### Task
Output only the lines from the one holding "D101: LED (A" to the end of the data below, please, copied exactly.

↓↓↓

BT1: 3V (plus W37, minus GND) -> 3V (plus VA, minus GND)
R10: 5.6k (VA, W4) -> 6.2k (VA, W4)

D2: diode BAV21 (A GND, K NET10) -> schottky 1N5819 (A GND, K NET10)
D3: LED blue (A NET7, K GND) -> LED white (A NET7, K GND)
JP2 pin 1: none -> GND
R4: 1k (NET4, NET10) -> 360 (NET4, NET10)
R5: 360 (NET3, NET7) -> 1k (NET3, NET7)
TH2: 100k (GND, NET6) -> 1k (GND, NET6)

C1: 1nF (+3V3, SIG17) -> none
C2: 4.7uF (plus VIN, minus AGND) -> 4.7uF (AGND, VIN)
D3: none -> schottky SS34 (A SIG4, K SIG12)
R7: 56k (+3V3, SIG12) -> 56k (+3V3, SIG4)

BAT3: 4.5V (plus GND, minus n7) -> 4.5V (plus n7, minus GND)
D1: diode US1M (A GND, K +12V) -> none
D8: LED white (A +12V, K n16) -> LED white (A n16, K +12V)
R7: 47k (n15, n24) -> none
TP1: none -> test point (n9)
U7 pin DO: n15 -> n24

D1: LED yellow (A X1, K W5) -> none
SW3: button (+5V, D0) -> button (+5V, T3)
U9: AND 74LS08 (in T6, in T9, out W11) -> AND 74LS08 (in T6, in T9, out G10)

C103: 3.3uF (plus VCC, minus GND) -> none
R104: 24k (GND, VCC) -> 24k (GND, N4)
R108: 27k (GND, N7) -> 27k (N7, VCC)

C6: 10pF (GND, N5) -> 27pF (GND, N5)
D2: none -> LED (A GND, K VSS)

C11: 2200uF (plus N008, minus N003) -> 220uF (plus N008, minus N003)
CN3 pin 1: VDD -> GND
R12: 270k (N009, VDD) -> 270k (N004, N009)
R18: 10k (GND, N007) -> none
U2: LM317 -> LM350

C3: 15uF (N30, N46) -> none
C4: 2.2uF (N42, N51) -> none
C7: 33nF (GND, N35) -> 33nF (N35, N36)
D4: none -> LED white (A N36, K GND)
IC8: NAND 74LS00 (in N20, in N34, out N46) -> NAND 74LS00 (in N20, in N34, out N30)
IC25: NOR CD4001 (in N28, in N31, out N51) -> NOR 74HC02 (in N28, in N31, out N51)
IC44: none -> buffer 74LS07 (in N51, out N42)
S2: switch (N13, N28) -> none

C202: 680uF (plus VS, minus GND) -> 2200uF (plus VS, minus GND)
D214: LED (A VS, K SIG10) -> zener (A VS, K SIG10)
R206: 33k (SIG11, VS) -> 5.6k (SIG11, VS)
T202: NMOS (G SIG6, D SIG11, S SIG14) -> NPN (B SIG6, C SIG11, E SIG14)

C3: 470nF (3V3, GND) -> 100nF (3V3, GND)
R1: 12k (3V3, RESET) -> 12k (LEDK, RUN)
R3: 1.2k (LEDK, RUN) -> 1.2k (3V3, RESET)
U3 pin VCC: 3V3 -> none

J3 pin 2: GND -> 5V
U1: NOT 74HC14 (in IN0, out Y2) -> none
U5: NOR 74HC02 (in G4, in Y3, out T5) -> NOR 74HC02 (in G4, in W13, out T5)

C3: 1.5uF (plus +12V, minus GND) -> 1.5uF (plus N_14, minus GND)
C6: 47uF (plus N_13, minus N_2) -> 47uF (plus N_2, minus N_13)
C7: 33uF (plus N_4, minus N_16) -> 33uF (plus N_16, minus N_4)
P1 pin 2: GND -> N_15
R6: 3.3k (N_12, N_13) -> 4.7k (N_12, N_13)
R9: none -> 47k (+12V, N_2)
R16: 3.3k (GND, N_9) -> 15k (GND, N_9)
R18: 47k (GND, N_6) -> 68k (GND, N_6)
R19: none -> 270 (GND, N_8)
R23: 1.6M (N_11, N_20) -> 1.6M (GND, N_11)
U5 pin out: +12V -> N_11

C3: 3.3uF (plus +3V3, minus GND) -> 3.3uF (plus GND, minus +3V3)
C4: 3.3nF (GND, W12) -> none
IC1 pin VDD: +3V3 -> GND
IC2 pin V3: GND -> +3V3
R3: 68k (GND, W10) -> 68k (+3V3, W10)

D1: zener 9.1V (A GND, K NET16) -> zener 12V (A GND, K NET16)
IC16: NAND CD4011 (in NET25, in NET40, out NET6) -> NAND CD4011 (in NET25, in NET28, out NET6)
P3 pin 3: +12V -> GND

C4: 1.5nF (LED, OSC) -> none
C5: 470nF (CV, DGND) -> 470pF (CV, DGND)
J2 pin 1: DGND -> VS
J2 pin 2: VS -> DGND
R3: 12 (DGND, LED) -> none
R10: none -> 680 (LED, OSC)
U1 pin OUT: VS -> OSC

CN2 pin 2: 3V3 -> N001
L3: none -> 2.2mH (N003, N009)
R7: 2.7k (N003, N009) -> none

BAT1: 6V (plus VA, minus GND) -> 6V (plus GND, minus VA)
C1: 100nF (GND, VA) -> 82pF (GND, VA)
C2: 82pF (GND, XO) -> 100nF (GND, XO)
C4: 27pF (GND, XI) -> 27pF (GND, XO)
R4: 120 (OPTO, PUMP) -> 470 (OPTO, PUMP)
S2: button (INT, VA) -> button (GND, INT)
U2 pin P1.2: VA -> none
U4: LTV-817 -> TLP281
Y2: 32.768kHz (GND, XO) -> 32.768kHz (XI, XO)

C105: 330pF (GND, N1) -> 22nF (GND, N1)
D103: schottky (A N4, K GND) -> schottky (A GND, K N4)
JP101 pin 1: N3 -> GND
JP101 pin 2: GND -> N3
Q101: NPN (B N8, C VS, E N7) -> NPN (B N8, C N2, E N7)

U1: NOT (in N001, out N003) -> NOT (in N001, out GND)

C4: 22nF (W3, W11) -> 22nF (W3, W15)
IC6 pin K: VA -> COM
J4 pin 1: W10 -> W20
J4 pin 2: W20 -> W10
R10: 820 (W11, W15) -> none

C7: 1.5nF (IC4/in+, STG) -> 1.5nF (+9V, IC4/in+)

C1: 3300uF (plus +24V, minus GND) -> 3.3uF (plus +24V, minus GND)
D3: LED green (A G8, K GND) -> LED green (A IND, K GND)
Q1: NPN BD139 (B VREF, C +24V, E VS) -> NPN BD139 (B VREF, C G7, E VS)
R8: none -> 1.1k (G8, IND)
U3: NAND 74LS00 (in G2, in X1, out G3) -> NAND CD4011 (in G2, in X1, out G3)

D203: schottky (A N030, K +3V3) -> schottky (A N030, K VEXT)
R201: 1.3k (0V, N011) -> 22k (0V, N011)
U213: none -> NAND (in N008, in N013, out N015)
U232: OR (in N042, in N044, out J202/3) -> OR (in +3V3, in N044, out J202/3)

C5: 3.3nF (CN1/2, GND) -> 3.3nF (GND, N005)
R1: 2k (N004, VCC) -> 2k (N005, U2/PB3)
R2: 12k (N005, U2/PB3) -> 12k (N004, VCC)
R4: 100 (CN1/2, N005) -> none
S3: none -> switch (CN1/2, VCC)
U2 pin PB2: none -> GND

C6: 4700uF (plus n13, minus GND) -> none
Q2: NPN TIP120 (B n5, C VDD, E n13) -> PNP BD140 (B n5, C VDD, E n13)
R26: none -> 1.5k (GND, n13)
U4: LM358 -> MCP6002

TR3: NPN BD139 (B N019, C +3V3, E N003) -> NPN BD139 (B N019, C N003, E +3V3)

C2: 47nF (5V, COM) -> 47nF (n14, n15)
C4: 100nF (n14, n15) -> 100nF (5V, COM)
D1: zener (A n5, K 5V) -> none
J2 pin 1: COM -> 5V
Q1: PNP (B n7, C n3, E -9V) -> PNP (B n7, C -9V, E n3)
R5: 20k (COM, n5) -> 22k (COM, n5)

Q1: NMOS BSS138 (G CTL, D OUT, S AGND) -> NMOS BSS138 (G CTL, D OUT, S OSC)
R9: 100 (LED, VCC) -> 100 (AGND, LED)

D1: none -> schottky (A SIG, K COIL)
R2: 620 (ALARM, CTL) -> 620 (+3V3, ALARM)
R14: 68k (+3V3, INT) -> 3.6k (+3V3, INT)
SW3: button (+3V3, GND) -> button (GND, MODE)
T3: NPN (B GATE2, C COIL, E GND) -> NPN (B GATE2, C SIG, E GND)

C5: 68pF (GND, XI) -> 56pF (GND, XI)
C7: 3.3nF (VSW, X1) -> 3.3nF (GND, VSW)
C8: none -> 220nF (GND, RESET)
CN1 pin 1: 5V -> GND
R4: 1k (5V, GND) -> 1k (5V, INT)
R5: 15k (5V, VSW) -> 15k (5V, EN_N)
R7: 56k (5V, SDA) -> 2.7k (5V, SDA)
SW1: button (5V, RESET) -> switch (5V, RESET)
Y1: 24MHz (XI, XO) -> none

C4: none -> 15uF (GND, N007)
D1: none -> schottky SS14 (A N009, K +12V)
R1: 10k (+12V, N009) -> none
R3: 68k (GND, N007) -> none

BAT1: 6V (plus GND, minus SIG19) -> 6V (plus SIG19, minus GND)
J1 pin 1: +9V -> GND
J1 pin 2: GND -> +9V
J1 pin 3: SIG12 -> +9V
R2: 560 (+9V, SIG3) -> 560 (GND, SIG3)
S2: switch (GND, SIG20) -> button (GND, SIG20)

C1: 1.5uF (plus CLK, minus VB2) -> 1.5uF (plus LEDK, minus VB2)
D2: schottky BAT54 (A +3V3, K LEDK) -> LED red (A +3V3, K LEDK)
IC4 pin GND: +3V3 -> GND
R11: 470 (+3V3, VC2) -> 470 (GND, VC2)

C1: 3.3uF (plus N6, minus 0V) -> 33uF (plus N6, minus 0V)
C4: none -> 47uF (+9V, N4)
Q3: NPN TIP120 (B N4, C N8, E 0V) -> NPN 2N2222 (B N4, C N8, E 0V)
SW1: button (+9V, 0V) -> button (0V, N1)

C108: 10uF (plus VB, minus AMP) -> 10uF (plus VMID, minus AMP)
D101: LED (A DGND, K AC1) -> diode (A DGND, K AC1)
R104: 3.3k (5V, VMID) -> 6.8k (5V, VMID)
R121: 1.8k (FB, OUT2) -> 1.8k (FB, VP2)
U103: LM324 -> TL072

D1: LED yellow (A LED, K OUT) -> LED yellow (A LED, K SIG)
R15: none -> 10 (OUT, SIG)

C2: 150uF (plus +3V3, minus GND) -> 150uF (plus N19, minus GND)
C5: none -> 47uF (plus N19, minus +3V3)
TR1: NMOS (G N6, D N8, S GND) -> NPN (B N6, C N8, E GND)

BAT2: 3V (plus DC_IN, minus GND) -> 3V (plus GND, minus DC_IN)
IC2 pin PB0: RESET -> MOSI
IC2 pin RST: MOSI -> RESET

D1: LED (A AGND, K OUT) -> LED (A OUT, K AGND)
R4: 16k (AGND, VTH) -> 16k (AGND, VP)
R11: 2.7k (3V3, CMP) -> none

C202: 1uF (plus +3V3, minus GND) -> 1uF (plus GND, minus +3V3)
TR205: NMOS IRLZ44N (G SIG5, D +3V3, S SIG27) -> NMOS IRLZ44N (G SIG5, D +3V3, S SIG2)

↑↑↑

### Result of this exercise
D101: LED (A DGND, K AC1) -> diode (A DGND, K AC1)
R104: 3.3k (5V, VMID) -> 6.8k (5V, VMID)
R121: 1.8k (FB, OUT2) -> 1.8k (FB, VP2)
U103: LM324 -> TL072

D1: LED yellow (A LED, K OUT) -> LED yellow (A LED, K SIG)
R15: none -> 10 (OUT, SIG)

C2: 150uF (plus +3V3, minus GND) -> 150uF (plus N19, minus GND)
C5: none -> 47uF (plus N19, minus +3V3)
TR1: NMOS (G N6, D N8, S GND) -> NPN (B N6, C N8, E GND)

BAT2: 3V (plus DC_IN, minus GND) -> 3V (plus GND, minus DC_IN)
IC2 pin PB0: RESET -> MOSI
IC2 pin RST: MOSI -> RESET

D1: LED (A AGND, K OUT) -> LED (A OUT, K AGND)
R4: 16k (AGND, VTH) -> 16k (AGND, VP)
R11: 2.7k (3V3, CMP) -> none

C202: 1uF (plus +3V3, minus GND) -> 1uF (plus GND, minus +3V3)
TR205: NMOS IRLZ44N (G SIG5, D +3V3, S SIG27) -> NMOS IRLZ44N (G SIG5, D +3V3, S SIG2)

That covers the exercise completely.